DATASET:
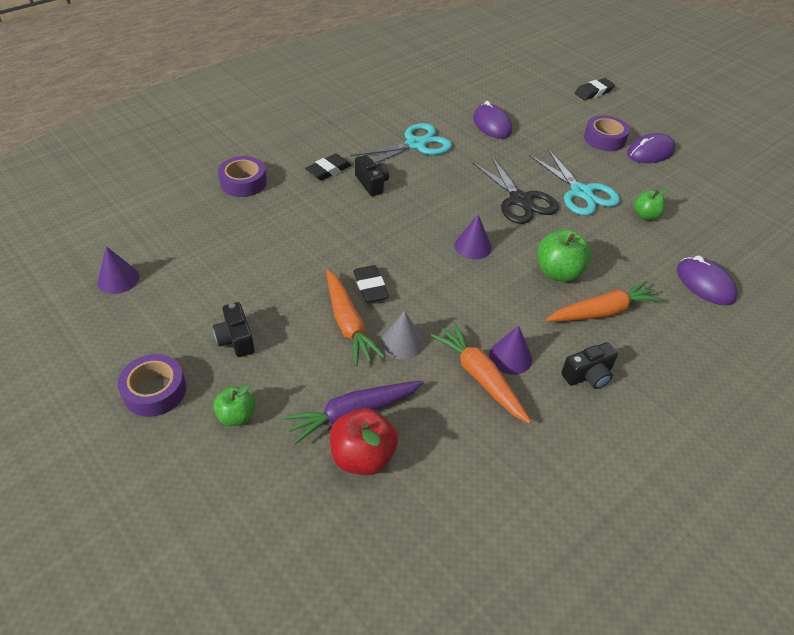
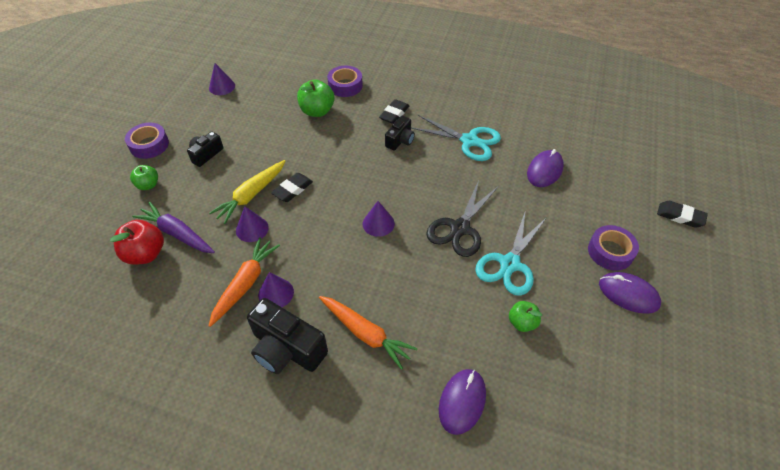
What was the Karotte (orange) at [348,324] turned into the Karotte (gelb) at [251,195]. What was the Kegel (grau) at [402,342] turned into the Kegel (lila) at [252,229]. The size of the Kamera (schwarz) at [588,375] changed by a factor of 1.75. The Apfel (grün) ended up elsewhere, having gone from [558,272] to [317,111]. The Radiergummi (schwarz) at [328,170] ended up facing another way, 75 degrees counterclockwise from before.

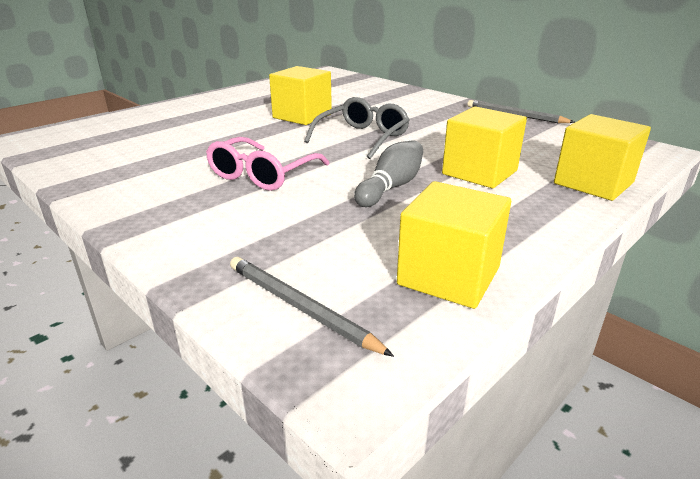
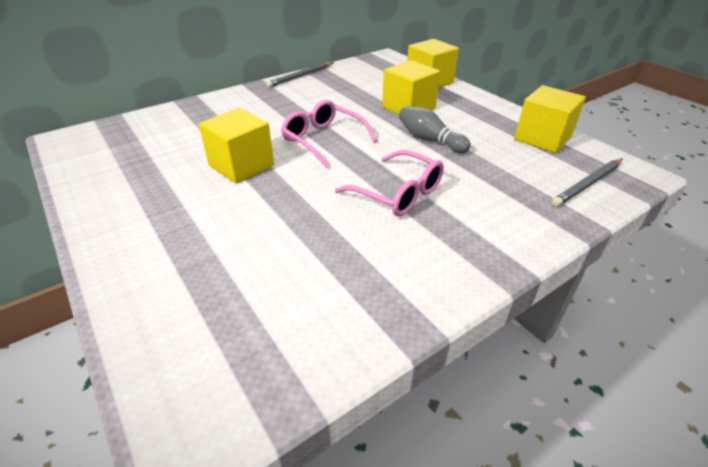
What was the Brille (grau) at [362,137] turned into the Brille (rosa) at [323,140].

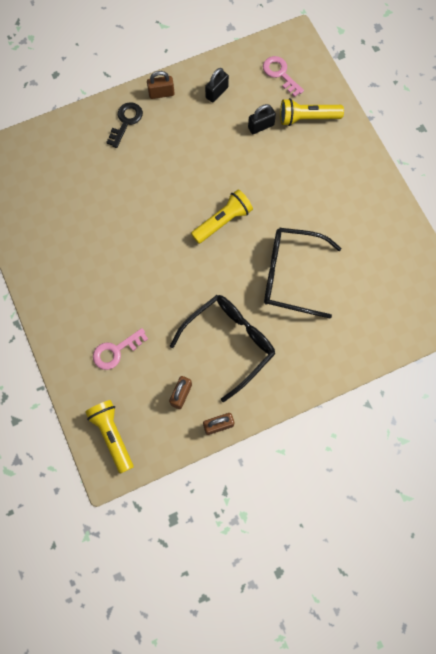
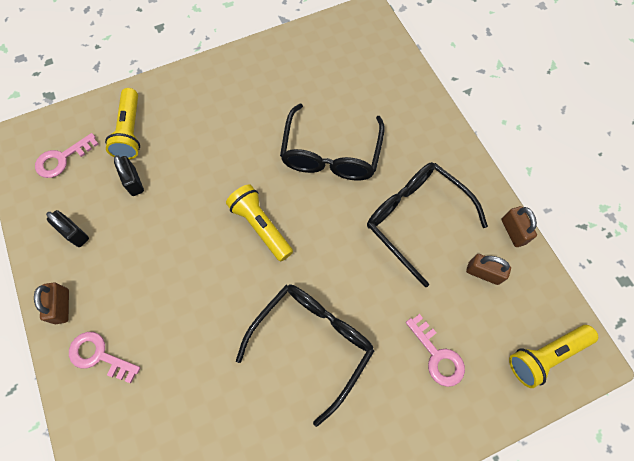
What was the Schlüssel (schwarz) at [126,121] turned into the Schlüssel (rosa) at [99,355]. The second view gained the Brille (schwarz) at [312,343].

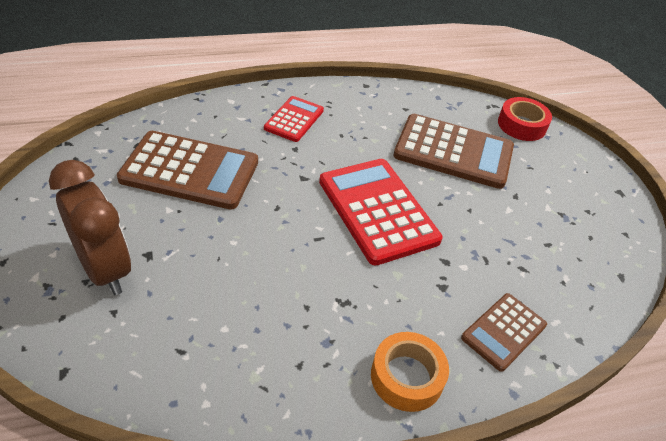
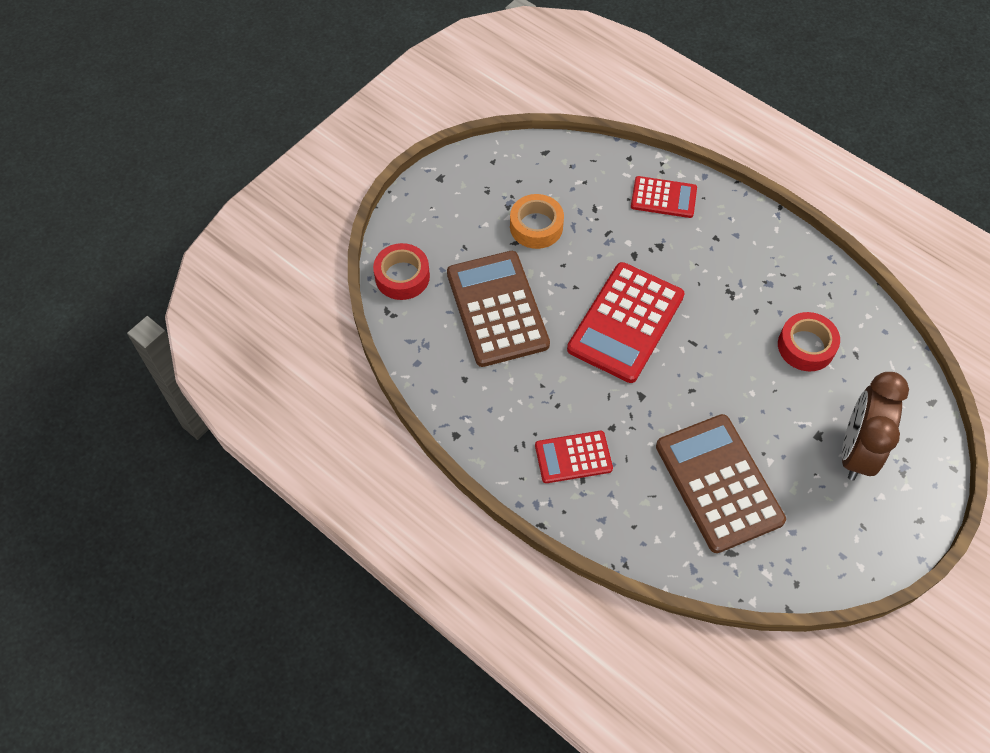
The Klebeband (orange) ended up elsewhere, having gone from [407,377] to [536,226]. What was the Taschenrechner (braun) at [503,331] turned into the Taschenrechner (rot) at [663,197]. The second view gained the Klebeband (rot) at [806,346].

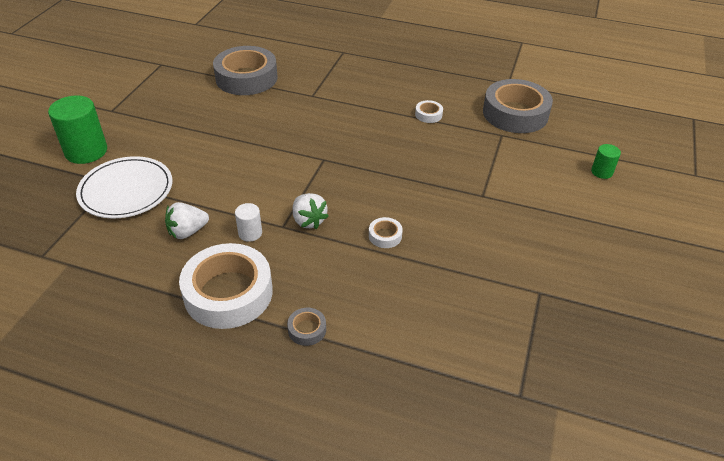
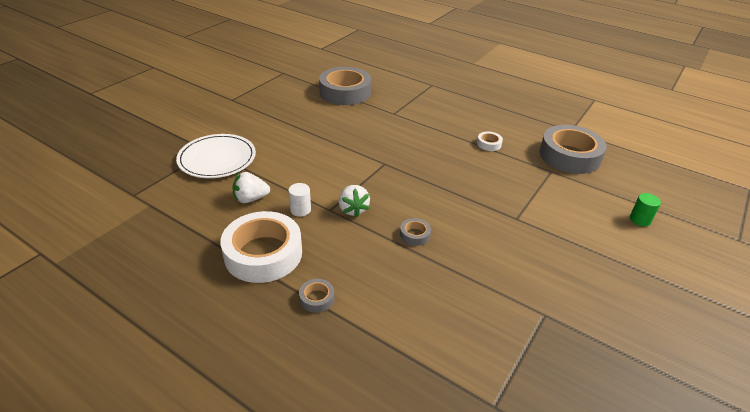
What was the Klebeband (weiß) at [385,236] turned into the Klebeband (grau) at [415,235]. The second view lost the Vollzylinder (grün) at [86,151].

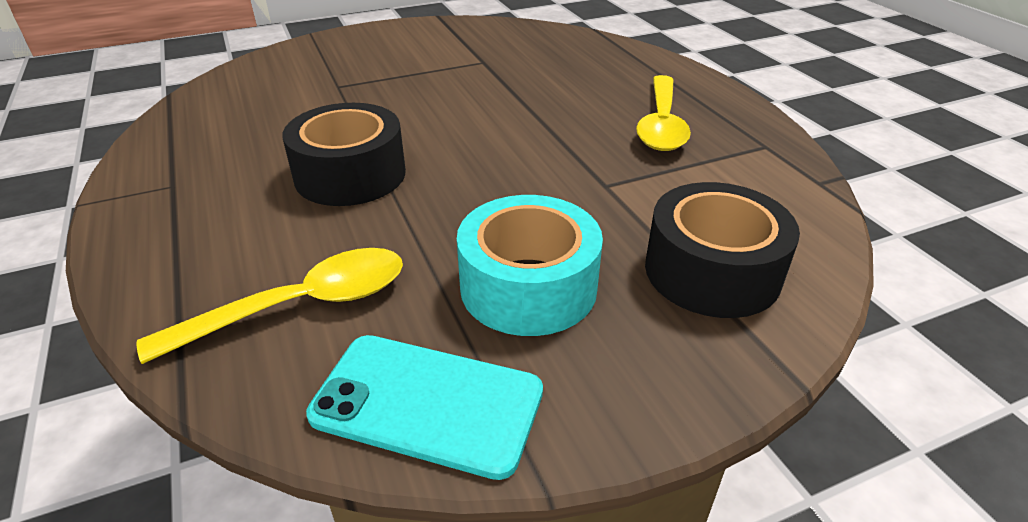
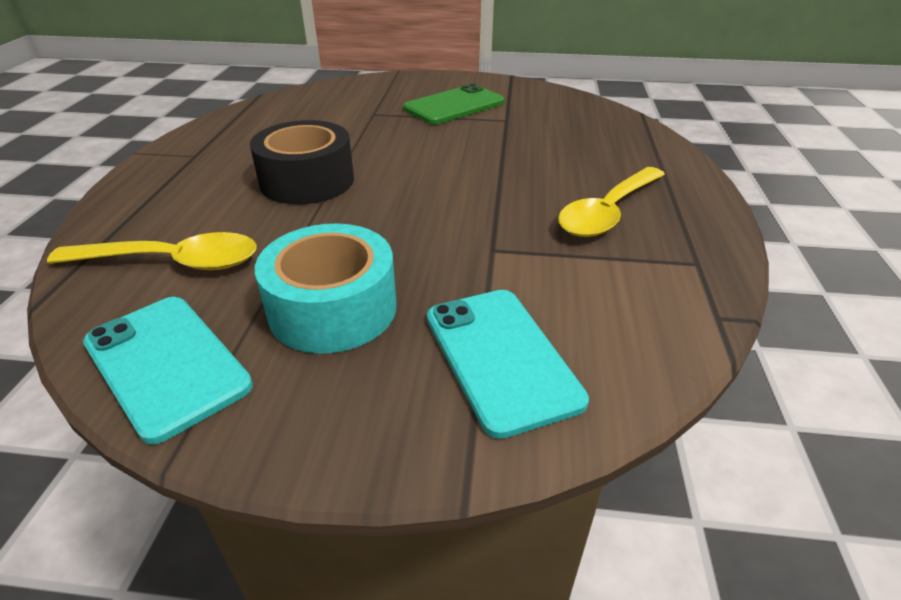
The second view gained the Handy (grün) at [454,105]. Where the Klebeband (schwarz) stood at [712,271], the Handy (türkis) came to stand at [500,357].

TASK REQUIREMENTS: Search the data for "grün". Copy every line that has it.

ANSWER TO THIS PROBLEM:
What was the Karotte (orange) at [348,324] turned into the Karotte (gelb) at [251,195]. What was the Kegel (grau) at [402,342] turned into the Kegel (lila) at [252,229]. The size of the Kamera (schwarz) at [588,375] changed by a factor of 1.75. The Apfel (grün) ended up elsewhere, having gone from [558,272] to [317,111]. The Radiergummi (schwarz) at [328,170] ended up facing another way, 75 degrees counterclockwise from before.
What was the Klebeband (weiß) at [385,236] turned into the Klebeband (grau) at [415,235]. The second view lost the Vollzylinder (grün) at [86,151].
The second view gained the Handy (grün) at [454,105]. Where the Klebeband (schwarz) stood at [712,271], the Handy (türkis) came to stand at [500,357].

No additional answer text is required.